----- Records provided
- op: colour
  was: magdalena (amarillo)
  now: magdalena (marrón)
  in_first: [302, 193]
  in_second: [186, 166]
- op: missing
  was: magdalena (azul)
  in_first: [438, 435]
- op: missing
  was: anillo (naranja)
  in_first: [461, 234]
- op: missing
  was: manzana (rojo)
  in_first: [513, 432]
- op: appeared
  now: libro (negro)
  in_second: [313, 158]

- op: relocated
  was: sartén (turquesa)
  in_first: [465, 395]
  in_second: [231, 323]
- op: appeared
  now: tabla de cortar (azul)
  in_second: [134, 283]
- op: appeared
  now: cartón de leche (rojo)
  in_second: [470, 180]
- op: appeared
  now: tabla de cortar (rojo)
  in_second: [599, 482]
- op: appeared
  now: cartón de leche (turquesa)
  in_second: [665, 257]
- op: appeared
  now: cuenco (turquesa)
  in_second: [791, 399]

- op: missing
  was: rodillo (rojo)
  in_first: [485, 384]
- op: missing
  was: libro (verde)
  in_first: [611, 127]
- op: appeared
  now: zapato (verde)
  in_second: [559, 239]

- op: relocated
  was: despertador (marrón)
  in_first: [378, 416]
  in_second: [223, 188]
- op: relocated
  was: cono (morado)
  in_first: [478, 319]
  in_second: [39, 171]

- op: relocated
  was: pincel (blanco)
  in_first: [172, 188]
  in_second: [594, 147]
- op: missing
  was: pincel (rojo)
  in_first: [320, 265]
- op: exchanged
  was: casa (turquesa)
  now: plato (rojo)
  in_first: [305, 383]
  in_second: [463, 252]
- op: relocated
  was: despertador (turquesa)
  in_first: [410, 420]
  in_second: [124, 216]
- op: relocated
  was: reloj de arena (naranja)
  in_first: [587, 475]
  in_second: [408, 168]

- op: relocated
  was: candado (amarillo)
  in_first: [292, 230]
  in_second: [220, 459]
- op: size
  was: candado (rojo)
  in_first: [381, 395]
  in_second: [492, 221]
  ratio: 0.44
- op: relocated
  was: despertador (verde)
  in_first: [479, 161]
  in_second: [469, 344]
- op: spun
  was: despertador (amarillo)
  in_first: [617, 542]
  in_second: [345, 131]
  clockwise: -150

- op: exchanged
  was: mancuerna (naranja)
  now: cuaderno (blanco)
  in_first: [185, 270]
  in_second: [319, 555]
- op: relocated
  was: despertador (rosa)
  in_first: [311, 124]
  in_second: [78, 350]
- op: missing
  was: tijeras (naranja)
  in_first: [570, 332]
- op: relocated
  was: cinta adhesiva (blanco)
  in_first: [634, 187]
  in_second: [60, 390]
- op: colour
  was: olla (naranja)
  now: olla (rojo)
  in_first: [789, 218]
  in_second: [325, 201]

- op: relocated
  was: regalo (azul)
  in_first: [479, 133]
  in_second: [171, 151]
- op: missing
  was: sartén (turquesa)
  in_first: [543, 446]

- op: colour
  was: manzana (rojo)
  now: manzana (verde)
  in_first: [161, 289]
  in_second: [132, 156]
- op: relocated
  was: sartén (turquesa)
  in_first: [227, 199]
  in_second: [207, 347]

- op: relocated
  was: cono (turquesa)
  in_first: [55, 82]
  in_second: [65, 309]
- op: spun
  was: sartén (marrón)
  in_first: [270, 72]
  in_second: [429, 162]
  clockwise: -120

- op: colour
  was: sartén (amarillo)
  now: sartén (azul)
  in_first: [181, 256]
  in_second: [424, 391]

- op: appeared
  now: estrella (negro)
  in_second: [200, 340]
----------
What you are asked to do: I need each line above reproduced exactly.

Solved exercise:
- op: colour
  was: magdalena (amarillo)
  now: magdalena (marrón)
  in_first: [302, 193]
  in_second: [186, 166]
- op: missing
  was: magdalena (azul)
  in_first: [438, 435]
- op: missing
  was: anillo (naranja)
  in_first: [461, 234]
- op: missing
  was: manzana (rojo)
  in_first: [513, 432]
- op: appeared
  now: libro (negro)
  in_second: [313, 158]

- op: relocated
  was: sartén (turquesa)
  in_first: [465, 395]
  in_second: [231, 323]
- op: appeared
  now: tabla de cortar (azul)
  in_second: [134, 283]
- op: appeared
  now: cartón de leche (rojo)
  in_second: [470, 180]
- op: appeared
  now: tabla de cortar (rojo)
  in_second: [599, 482]
- op: appeared
  now: cartón de leche (turquesa)
  in_second: [665, 257]
- op: appeared
  now: cuenco (turquesa)
  in_second: [791, 399]

- op: missing
  was: rodillo (rojo)
  in_first: [485, 384]
- op: missing
  was: libro (verde)
  in_first: [611, 127]
- op: appeared
  now: zapato (verde)
  in_second: [559, 239]

- op: relocated
  was: despertador (marrón)
  in_first: [378, 416]
  in_second: [223, 188]
- op: relocated
  was: cono (morado)
  in_first: [478, 319]
  in_second: [39, 171]

- op: relocated
  was: pincel (blanco)
  in_first: [172, 188]
  in_second: [594, 147]
- op: missing
  was: pincel (rojo)
  in_first: [320, 265]
- op: exchanged
  was: casa (turquesa)
  now: plato (rojo)
  in_first: [305, 383]
  in_second: [463, 252]
- op: relocated
  was: despertador (turquesa)
  in_first: [410, 420]
  in_second: [124, 216]
- op: relocated
  was: reloj de arena (naranja)
  in_first: [587, 475]
  in_second: [408, 168]

- op: relocated
  was: candado (amarillo)
  in_first: [292, 230]
  in_second: [220, 459]
- op: size
  was: candado (rojo)
  in_first: [381, 395]
  in_second: [492, 221]
  ratio: 0.44
- op: relocated
  was: despertador (verde)
  in_first: [479, 161]
  in_second: [469, 344]
- op: spun
  was: despertador (amarillo)
  in_first: [617, 542]
  in_second: [345, 131]
  clockwise: -150

- op: exchanged
  was: mancuerna (naranja)
  now: cuaderno (blanco)
  in_first: [185, 270]
  in_second: [319, 555]
- op: relocated
  was: despertador (rosa)
  in_first: [311, 124]
  in_second: [78, 350]
- op: missing
  was: tijeras (naranja)
  in_first: [570, 332]
- op: relocated
  was: cinta adhesiva (blanco)
  in_first: [634, 187]
  in_second: [60, 390]
- op: colour
  was: olla (naranja)
  now: olla (rojo)
  in_first: [789, 218]
  in_second: [325, 201]

- op: relocated
  was: regalo (azul)
  in_first: [479, 133]
  in_second: [171, 151]
- op: missing
  was: sartén (turquesa)
  in_first: [543, 446]

- op: colour
  was: manzana (rojo)
  now: manzana (verde)
  in_first: [161, 289]
  in_second: [132, 156]
- op: relocated
  was: sartén (turquesa)
  in_first: [227, 199]
  in_second: [207, 347]

- op: relocated
  was: cono (turquesa)
  in_first: [55, 82]
  in_second: [65, 309]
- op: spun
  was: sartén (marrón)
  in_first: [270, 72]
  in_second: [429, 162]
  clockwise: -120

- op: colour
  was: sartén (amarillo)
  now: sartén (azul)
  in_first: [181, 256]
  in_second: [424, 391]

- op: appeared
  now: estrella (negro)
  in_second: [200, 340]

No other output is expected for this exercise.